--- AVAILABLE DATA Enclosed Below ---
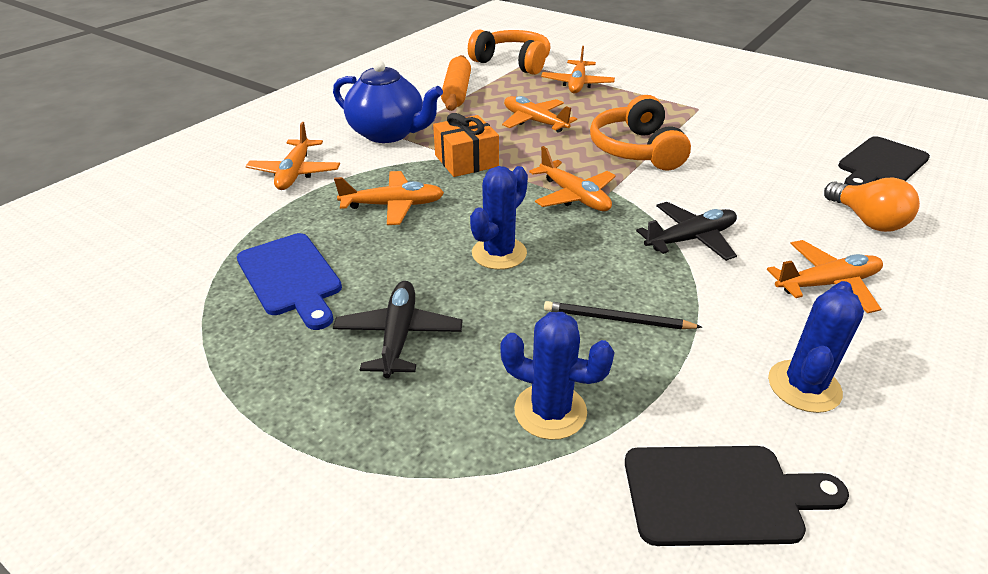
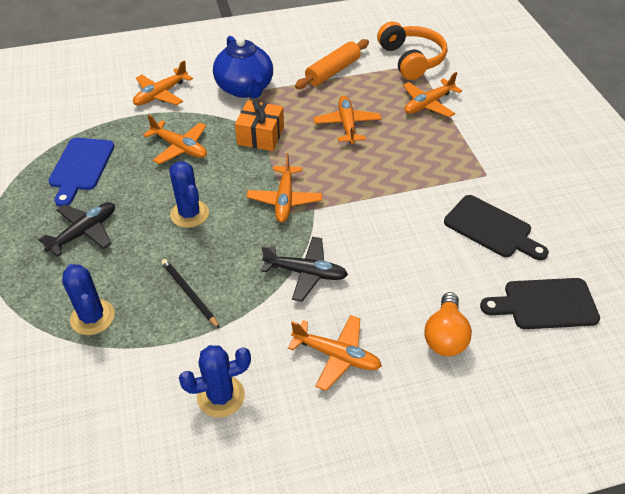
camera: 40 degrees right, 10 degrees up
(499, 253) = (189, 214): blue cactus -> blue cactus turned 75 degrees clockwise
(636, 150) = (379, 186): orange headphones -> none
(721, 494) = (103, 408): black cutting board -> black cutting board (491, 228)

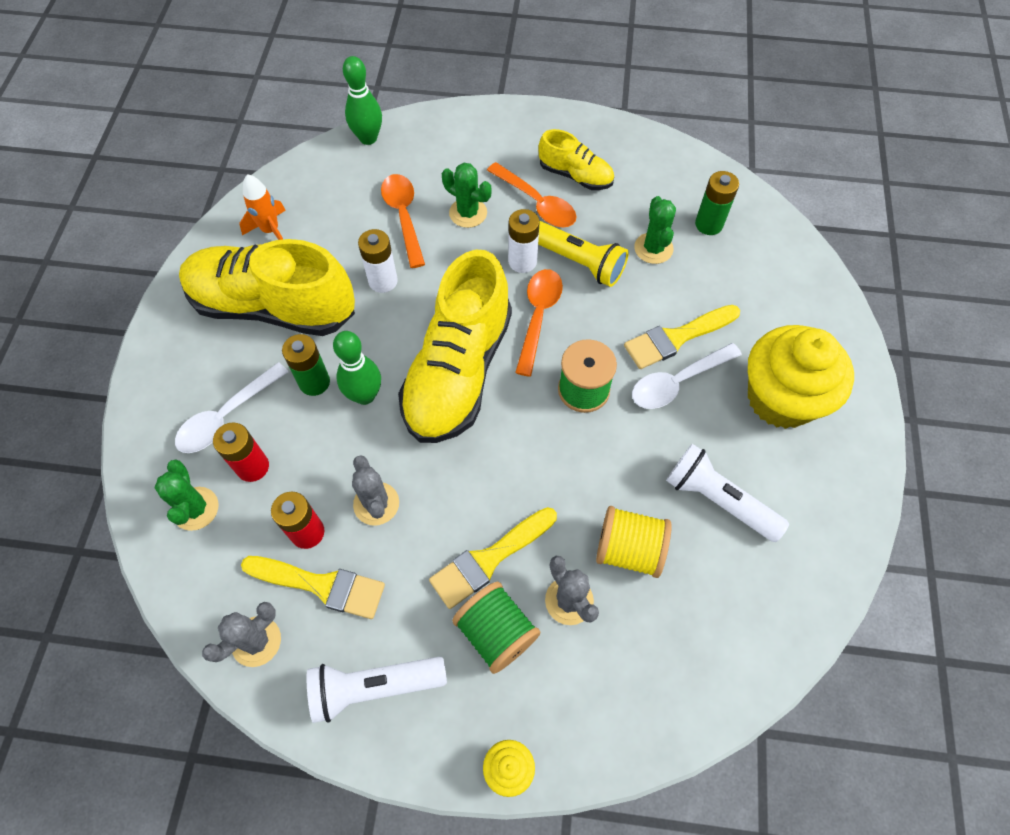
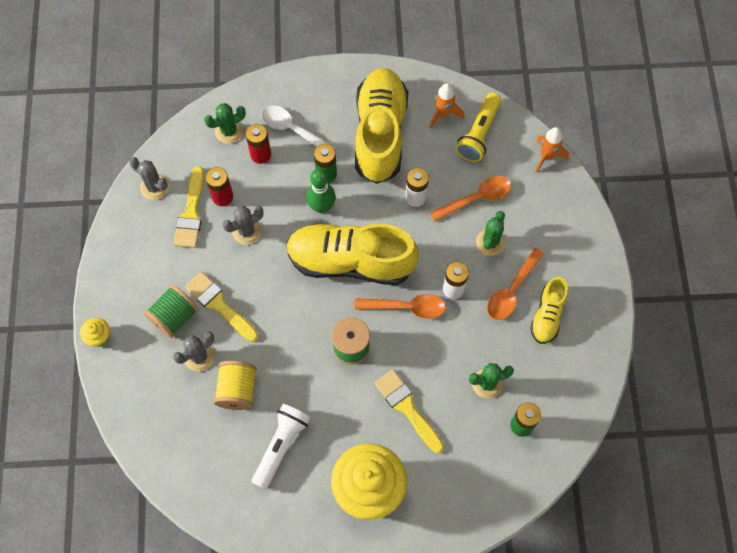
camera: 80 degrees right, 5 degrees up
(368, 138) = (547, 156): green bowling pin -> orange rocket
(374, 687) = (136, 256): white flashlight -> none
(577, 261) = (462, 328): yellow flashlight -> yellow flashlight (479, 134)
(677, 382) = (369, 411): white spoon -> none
--- End of Enclosed AVAILABLE DATA ---
PROBLEM DESCRIPTION – The preceding entries should be duplicated word for word; no picture belongs in the copy.

WRITTEN ANSWER –
camera: 40 degrees right, 10 degrees up
(499, 253) = (189, 214): blue cactus -> blue cactus turned 75 degrees clockwise
(636, 150) = (379, 186): orange headphones -> none
(721, 494) = (103, 408): black cutting board -> black cutting board (491, 228)

camera: 80 degrees right, 5 degrees up
(368, 138) = (547, 156): green bowling pin -> orange rocket
(374, 687) = (136, 256): white flashlight -> none
(577, 261) = (462, 328): yellow flashlight -> yellow flashlight (479, 134)
(677, 382) = (369, 411): white spoon -> none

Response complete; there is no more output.